» Directions: An exact copy of the line containing "sub-43 m fragments." and of every line after it, through the last line of the material, is what should be returned.

_ _ _ _ _ _ _

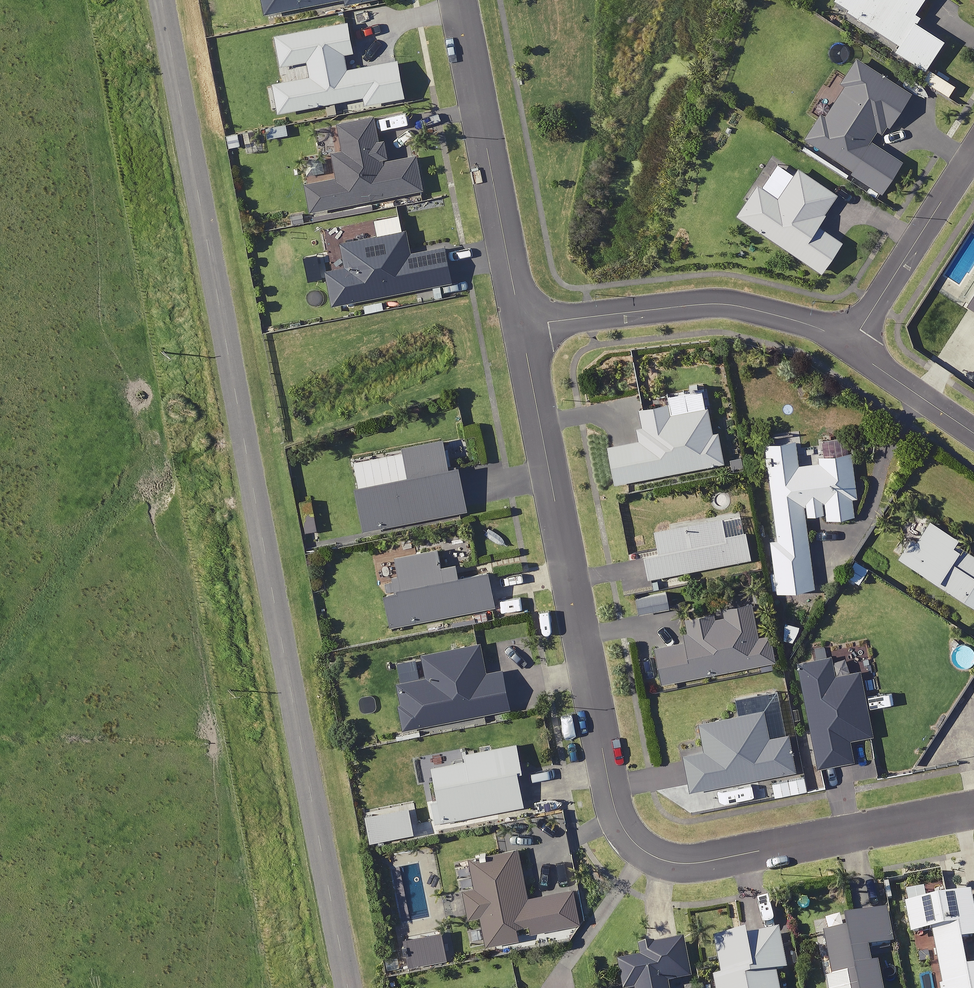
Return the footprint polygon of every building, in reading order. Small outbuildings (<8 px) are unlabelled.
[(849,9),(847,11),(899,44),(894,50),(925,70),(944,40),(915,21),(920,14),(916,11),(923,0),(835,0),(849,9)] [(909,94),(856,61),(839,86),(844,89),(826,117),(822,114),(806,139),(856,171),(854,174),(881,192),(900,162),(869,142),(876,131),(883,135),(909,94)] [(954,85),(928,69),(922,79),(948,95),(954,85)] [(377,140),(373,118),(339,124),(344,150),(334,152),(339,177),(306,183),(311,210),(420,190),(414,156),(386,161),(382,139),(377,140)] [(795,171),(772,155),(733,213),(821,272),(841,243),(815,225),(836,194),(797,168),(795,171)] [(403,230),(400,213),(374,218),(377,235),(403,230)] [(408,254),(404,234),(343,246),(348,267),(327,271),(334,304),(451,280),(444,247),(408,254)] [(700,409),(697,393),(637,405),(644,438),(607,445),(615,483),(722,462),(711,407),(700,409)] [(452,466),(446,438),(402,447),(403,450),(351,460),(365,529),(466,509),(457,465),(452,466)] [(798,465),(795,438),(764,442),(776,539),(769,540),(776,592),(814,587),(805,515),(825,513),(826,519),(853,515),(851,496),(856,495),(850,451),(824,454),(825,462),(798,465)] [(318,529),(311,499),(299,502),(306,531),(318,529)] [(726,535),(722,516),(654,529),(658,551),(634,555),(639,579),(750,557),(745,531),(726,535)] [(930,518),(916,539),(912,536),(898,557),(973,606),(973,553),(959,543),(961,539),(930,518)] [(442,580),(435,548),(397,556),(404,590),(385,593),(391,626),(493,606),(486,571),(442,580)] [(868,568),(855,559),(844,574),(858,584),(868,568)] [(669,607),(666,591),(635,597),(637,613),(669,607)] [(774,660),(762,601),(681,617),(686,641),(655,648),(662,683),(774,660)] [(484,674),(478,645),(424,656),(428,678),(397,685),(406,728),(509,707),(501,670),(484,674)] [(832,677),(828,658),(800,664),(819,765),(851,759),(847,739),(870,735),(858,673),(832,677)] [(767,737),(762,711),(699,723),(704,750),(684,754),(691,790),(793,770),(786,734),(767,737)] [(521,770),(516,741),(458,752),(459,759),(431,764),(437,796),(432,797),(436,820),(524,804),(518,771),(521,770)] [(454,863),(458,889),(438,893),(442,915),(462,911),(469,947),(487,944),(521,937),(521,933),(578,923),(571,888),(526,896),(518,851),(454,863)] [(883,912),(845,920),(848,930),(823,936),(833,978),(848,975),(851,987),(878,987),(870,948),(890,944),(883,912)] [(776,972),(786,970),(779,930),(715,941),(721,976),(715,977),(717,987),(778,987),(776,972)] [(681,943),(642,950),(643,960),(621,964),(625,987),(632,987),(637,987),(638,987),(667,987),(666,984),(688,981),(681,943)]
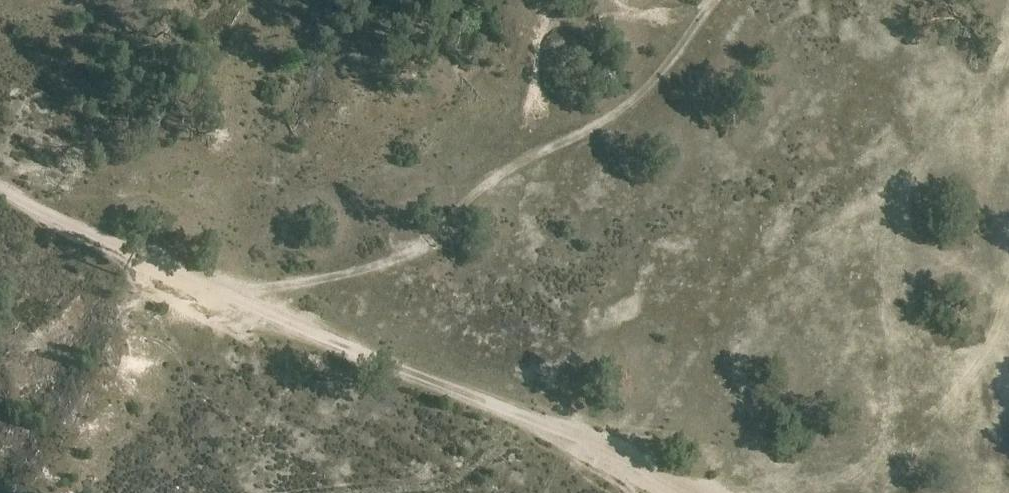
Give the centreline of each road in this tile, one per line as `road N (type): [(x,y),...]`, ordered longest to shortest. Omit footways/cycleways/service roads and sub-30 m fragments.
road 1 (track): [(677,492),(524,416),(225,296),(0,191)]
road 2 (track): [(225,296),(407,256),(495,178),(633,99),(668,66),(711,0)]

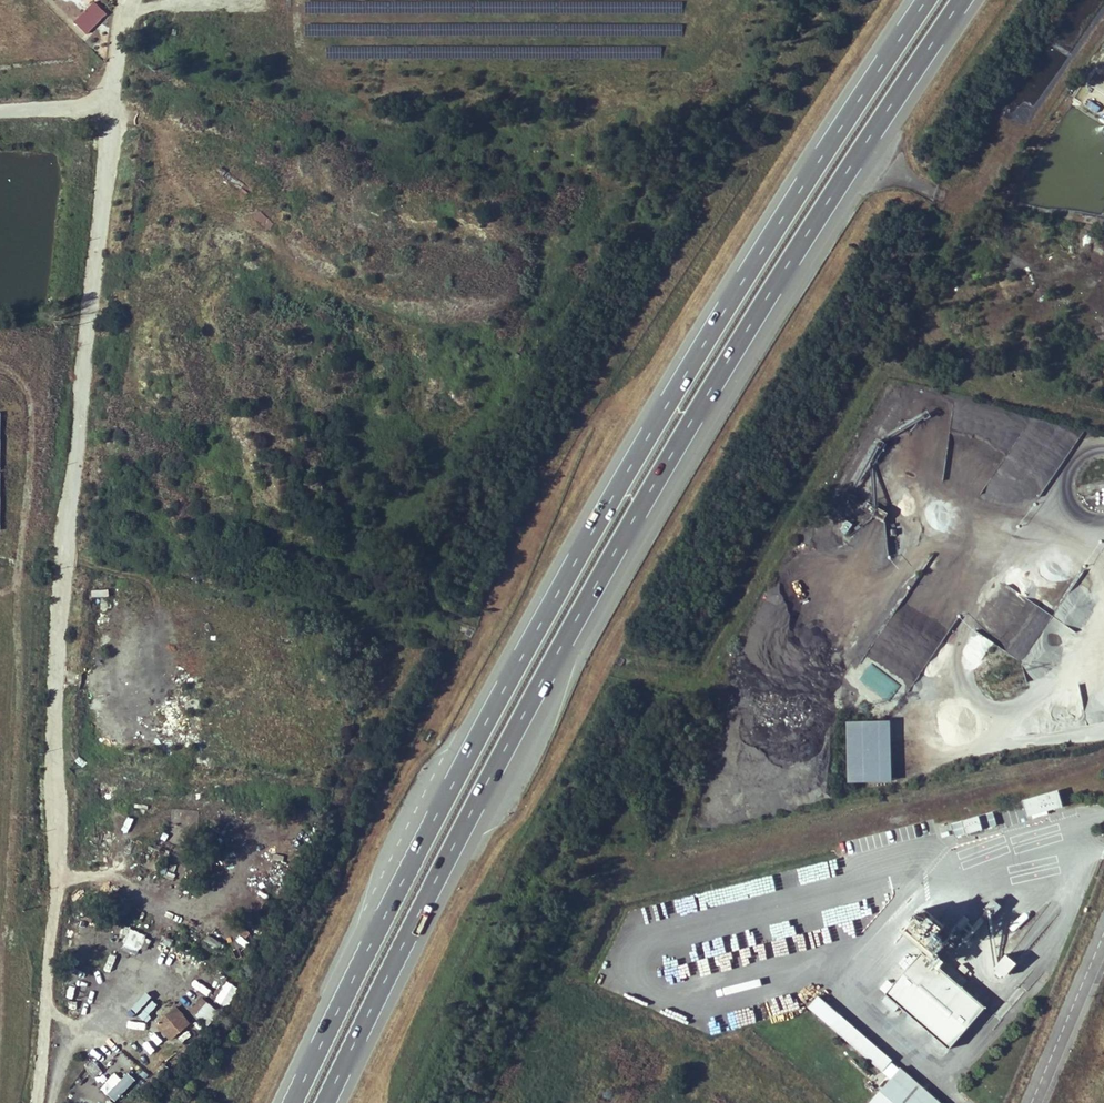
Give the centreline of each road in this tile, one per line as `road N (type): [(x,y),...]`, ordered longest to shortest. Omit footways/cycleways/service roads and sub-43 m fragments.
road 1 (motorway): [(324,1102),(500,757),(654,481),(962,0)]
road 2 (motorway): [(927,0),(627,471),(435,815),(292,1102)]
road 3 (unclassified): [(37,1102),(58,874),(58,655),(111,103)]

_ _ _ _ _ _ _

» Written answer:
Give the centreline of each road in this tile, one per line as `road N (type): [(x,y),...]`, ordered longest to shortest. Omit footways/cycleways/service roads and sub-43 m fragments.
road 1 (motorway): [(324,1102),(500,757),(654,481),(962,0)]
road 2 (motorway): [(927,0),(627,471),(435,815),(292,1102)]
road 3 (unclassified): [(37,1102),(58,874),(58,655),(111,103)]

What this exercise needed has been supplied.